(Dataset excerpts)
_ _ _ _
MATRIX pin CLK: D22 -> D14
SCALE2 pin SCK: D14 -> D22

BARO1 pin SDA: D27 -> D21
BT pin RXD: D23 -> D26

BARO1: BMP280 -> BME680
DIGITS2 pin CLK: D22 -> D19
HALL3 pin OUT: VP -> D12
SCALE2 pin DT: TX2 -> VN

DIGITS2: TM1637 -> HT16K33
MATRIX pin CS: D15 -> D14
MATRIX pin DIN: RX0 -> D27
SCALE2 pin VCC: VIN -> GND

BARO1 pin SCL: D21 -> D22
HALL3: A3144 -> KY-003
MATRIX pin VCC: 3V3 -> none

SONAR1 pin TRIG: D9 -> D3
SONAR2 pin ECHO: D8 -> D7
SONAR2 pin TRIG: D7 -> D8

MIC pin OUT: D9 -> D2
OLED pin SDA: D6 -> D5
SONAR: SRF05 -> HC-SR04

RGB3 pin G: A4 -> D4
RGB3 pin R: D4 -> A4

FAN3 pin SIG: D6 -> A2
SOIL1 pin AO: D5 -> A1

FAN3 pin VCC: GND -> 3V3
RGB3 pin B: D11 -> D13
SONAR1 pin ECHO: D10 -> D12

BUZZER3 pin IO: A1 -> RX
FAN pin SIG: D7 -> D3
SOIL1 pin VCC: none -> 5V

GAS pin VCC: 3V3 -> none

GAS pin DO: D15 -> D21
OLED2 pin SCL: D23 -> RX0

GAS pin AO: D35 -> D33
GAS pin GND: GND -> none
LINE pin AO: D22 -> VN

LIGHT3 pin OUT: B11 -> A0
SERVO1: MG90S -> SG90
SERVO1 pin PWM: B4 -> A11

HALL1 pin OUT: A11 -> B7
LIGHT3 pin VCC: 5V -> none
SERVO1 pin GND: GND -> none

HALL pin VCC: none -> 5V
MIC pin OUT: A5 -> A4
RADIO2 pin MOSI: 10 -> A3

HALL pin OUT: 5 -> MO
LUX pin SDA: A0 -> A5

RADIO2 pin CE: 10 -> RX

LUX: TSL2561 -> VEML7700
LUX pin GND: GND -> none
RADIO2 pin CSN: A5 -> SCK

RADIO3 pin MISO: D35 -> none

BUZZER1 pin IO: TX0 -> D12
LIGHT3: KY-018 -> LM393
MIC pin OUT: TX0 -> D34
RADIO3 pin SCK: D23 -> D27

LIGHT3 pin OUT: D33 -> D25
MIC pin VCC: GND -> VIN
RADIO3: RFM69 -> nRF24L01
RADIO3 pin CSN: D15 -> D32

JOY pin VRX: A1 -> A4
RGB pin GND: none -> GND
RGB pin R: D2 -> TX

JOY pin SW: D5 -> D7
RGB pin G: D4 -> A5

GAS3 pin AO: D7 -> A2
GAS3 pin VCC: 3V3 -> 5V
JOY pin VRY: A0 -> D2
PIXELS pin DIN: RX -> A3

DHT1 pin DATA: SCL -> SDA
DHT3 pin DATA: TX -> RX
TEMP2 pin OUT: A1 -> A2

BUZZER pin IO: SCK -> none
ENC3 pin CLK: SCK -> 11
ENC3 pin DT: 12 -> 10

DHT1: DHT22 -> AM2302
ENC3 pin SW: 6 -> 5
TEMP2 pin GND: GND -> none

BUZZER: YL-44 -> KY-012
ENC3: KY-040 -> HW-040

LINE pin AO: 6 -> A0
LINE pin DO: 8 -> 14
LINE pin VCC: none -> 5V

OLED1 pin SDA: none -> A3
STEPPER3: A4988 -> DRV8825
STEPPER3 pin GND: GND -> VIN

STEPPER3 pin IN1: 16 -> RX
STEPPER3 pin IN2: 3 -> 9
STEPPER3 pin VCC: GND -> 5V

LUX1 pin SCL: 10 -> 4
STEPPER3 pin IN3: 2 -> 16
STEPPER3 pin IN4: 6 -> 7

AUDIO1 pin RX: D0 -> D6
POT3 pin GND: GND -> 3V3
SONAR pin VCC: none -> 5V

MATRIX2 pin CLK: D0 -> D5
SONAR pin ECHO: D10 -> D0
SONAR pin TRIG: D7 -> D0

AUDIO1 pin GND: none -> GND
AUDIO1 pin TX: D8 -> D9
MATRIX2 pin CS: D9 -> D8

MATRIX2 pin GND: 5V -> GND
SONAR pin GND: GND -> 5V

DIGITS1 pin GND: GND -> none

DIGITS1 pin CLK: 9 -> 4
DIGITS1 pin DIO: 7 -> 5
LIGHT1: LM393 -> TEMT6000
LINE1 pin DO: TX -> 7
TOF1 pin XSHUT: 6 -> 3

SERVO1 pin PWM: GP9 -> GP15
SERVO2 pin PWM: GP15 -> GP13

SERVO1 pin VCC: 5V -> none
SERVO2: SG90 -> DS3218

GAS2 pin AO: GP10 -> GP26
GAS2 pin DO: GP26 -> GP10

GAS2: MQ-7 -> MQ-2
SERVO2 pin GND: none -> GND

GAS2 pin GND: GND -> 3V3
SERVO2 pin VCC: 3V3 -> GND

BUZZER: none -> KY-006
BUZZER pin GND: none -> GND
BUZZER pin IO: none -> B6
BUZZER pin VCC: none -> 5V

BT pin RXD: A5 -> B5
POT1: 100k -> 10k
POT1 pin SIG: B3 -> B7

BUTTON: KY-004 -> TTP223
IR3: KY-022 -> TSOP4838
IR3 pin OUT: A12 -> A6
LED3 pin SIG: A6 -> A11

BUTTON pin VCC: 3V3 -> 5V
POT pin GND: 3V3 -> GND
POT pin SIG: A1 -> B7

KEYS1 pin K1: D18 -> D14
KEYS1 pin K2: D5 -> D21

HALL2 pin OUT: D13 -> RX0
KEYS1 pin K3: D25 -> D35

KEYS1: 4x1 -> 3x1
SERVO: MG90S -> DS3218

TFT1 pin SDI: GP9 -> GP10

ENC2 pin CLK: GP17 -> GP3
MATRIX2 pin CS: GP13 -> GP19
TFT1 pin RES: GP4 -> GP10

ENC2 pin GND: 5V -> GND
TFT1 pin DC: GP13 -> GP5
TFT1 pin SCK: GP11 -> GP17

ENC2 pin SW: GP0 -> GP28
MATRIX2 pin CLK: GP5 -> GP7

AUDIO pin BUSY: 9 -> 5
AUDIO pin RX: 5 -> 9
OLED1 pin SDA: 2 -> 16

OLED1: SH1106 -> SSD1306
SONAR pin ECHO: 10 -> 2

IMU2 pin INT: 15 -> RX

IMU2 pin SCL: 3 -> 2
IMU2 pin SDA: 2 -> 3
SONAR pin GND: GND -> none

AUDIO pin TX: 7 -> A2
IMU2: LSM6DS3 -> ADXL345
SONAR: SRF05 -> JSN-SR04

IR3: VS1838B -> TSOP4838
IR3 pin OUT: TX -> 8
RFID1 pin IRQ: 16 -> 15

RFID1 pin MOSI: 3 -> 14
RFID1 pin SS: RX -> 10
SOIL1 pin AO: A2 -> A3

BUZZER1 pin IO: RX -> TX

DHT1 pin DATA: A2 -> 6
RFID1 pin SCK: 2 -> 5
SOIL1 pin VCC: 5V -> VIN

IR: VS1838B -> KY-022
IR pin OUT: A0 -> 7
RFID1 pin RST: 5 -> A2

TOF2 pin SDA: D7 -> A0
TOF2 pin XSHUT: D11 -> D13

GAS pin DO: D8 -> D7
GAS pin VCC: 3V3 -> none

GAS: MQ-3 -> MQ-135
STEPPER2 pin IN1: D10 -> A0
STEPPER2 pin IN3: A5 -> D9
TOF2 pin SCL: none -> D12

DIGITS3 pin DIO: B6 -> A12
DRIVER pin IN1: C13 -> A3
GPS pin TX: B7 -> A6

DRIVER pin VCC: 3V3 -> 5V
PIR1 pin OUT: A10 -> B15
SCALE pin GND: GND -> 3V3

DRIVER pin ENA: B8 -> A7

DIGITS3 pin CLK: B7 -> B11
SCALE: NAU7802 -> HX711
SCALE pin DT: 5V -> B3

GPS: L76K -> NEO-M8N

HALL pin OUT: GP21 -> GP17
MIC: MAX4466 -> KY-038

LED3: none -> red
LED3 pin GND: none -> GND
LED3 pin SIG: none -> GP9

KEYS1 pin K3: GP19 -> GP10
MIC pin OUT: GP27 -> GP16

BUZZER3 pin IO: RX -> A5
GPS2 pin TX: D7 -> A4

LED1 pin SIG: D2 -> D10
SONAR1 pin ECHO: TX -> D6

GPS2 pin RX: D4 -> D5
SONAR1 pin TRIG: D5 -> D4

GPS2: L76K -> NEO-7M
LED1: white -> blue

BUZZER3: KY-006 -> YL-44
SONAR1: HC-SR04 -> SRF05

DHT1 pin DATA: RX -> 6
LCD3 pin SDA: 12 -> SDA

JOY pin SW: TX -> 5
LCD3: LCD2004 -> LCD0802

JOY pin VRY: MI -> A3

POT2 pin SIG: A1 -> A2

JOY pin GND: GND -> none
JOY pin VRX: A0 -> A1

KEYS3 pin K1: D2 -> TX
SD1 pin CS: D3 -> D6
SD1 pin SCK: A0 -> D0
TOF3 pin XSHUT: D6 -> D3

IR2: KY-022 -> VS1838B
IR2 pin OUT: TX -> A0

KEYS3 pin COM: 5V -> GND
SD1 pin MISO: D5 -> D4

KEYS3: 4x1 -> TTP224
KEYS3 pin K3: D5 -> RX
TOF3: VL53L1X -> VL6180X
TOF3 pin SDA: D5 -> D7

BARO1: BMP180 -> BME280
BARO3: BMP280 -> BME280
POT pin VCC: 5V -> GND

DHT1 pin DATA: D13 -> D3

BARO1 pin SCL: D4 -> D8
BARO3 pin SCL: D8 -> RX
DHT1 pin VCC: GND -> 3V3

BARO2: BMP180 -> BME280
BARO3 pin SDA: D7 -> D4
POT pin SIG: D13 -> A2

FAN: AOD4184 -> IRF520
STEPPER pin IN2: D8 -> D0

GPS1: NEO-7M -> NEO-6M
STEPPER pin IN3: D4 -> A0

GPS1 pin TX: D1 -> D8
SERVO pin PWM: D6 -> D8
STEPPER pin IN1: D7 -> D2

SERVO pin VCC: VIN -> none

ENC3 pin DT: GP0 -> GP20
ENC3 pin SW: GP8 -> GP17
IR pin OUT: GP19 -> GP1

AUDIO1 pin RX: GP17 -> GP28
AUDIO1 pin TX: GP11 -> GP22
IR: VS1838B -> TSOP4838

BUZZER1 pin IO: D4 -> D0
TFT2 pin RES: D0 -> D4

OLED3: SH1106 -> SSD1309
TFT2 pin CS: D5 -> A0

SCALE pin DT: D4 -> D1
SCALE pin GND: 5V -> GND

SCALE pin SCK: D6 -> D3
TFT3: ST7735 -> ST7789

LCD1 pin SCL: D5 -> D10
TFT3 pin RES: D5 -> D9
_ _ _ _
▶ [GOAL OF THE EXERCISE] Will you return exactly the lines above from the one with "GPS1: NEO-7M -> NEO-6M" down to the one with "SCALE pin GND: 5V -> GND", counting both as part of the range?

▶ [TASK OUTPUT]
GPS1: NEO-7M -> NEO-6M
STEPPER pin IN3: D4 -> A0

GPS1 pin TX: D1 -> D8
SERVO pin PWM: D6 -> D8
STEPPER pin IN1: D7 -> D2

SERVO pin VCC: VIN -> none

ENC3 pin DT: GP0 -> GP20
ENC3 pin SW: GP8 -> GP17
IR pin OUT: GP19 -> GP1

AUDIO1 pin RX: GP17 -> GP28
AUDIO1 pin TX: GP11 -> GP22
IR: VS1838B -> TSOP4838

BUZZER1 pin IO: D4 -> D0
TFT2 pin RES: D0 -> D4

OLED3: SH1106 -> SSD1309
TFT2 pin CS: D5 -> A0

SCALE pin DT: D4 -> D1
SCALE pin GND: 5V -> GND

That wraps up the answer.